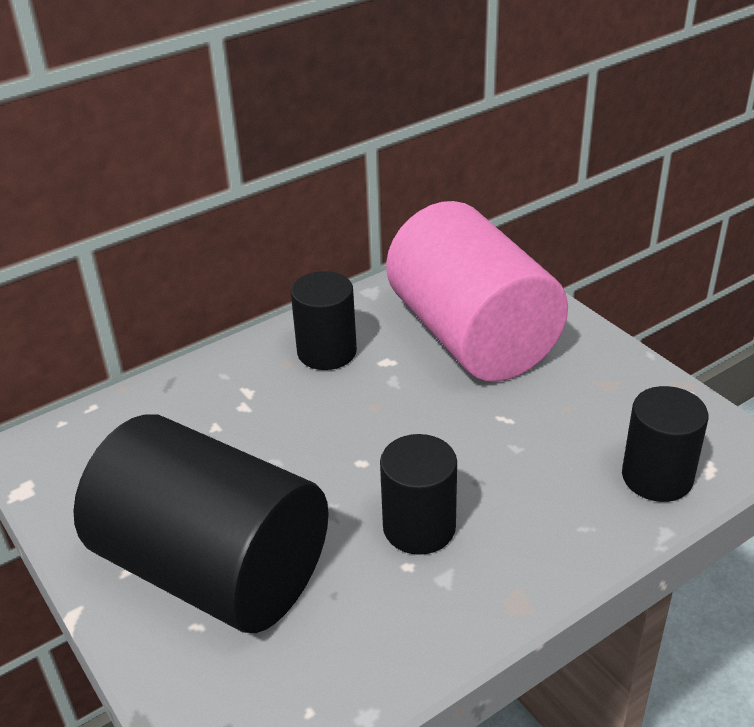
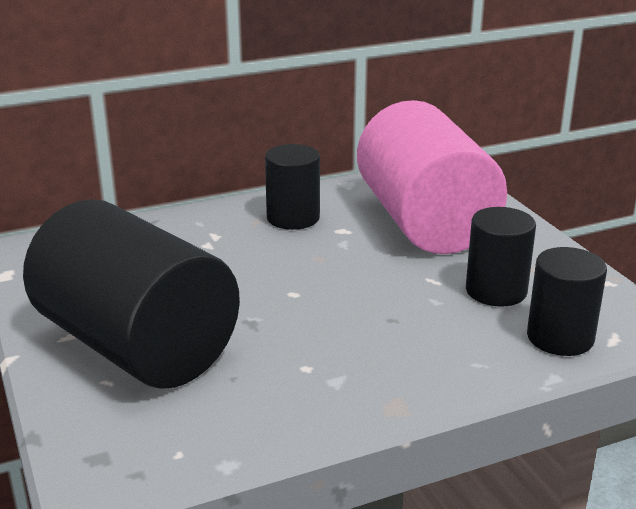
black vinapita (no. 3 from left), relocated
****
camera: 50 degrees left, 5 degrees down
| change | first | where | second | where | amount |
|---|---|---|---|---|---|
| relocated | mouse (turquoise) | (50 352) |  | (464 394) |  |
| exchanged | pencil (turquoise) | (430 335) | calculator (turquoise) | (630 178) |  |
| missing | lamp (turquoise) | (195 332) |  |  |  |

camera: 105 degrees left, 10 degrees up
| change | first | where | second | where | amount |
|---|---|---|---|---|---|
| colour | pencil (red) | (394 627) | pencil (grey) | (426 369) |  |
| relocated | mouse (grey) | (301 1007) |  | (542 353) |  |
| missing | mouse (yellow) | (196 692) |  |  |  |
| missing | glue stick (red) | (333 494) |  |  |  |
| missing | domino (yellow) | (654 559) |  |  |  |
****
> [Exercise aim]:
From the entries above, restate word for word the lines from the line containing "camera: 50 degrees left, 5 degrees down" to the line containing "exchanged | pencil", both ends included, and nothing more.

> [Response below]:
camera: 50 degrees left, 5 degrees down
| change | first | where | second | where | amount |
|---|---|---|---|---|---|
| relocated | mouse (turquoise) | (50 352) |  | (464 394) |  |
| exchanged | pencil (turquoise) | (430 335) | calculator (turquoise) | (630 178) |  |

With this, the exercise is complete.